- _DIRECTIONS FOR THIS TASK_
In the listing beneath this line, copy exactly the lines starting with the one containing "[565 229 673 288]" and going on through the one containing "[447 95 522 156]".

***** TASK MATERIAL

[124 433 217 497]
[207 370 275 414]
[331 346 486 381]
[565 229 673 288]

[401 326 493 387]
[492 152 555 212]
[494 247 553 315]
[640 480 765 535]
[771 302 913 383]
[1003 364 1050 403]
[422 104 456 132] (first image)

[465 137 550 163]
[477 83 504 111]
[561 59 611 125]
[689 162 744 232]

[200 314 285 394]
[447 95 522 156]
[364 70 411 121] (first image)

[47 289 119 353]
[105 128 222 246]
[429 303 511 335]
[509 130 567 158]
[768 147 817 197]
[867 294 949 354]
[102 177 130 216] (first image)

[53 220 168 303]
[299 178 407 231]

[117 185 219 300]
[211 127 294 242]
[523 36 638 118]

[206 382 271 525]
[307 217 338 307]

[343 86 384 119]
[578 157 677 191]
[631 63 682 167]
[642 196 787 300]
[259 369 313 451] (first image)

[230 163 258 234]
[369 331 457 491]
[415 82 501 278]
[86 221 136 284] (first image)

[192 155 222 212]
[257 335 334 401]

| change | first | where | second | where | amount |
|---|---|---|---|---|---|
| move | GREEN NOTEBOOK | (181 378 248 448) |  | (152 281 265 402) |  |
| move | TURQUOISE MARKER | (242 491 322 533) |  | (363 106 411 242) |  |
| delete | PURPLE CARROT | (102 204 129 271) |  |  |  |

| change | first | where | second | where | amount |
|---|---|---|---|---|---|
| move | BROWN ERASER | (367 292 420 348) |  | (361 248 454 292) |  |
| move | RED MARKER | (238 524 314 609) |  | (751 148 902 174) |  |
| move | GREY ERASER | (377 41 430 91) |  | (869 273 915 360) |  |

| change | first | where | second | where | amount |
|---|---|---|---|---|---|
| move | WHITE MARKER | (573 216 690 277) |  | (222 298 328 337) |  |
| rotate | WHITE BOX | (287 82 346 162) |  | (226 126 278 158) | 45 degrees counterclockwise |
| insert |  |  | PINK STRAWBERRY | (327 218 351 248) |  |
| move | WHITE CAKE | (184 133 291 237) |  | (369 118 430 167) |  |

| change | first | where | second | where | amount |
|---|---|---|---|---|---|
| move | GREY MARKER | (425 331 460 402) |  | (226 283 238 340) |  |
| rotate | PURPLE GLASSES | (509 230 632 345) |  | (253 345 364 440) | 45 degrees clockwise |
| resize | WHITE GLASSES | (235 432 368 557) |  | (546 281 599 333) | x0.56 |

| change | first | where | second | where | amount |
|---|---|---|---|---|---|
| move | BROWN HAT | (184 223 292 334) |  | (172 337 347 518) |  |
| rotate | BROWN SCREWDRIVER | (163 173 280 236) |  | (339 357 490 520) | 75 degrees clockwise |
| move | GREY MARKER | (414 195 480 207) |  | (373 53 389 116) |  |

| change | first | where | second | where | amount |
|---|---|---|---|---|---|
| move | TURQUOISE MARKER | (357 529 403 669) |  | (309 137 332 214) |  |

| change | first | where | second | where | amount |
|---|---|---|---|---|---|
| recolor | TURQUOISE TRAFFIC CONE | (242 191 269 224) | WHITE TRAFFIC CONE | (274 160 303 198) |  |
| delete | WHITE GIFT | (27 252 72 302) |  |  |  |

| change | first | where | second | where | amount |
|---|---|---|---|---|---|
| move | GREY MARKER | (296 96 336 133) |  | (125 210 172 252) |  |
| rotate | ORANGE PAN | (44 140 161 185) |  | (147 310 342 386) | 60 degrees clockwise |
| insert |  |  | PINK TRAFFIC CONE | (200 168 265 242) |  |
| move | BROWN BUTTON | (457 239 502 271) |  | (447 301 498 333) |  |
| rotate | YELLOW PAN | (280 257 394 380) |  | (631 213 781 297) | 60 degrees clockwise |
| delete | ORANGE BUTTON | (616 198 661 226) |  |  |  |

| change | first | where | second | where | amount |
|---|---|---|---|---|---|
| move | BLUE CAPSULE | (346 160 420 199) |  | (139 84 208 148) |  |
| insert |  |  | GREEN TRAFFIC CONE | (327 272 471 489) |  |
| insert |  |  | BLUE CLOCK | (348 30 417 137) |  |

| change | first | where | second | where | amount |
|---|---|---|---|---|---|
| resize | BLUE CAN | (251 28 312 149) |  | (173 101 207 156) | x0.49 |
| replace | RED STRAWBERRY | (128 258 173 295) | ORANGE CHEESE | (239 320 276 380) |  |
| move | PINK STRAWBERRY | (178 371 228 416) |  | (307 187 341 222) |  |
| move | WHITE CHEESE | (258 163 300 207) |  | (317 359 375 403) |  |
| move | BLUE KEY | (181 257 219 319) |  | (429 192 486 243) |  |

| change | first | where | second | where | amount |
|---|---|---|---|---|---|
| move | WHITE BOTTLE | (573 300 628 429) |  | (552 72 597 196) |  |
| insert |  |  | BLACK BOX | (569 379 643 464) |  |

**********

- _OUTPUT_
[565 229 673 288]

[401 326 493 387]
[492 152 555 212]
[494 247 553 315]
[640 480 765 535]
[771 302 913 383]
[1003 364 1050 403]
[422 104 456 132] (first image)

[465 137 550 163]
[477 83 504 111]
[561 59 611 125]
[689 162 744 232]

[200 314 285 394]
[447 95 522 156]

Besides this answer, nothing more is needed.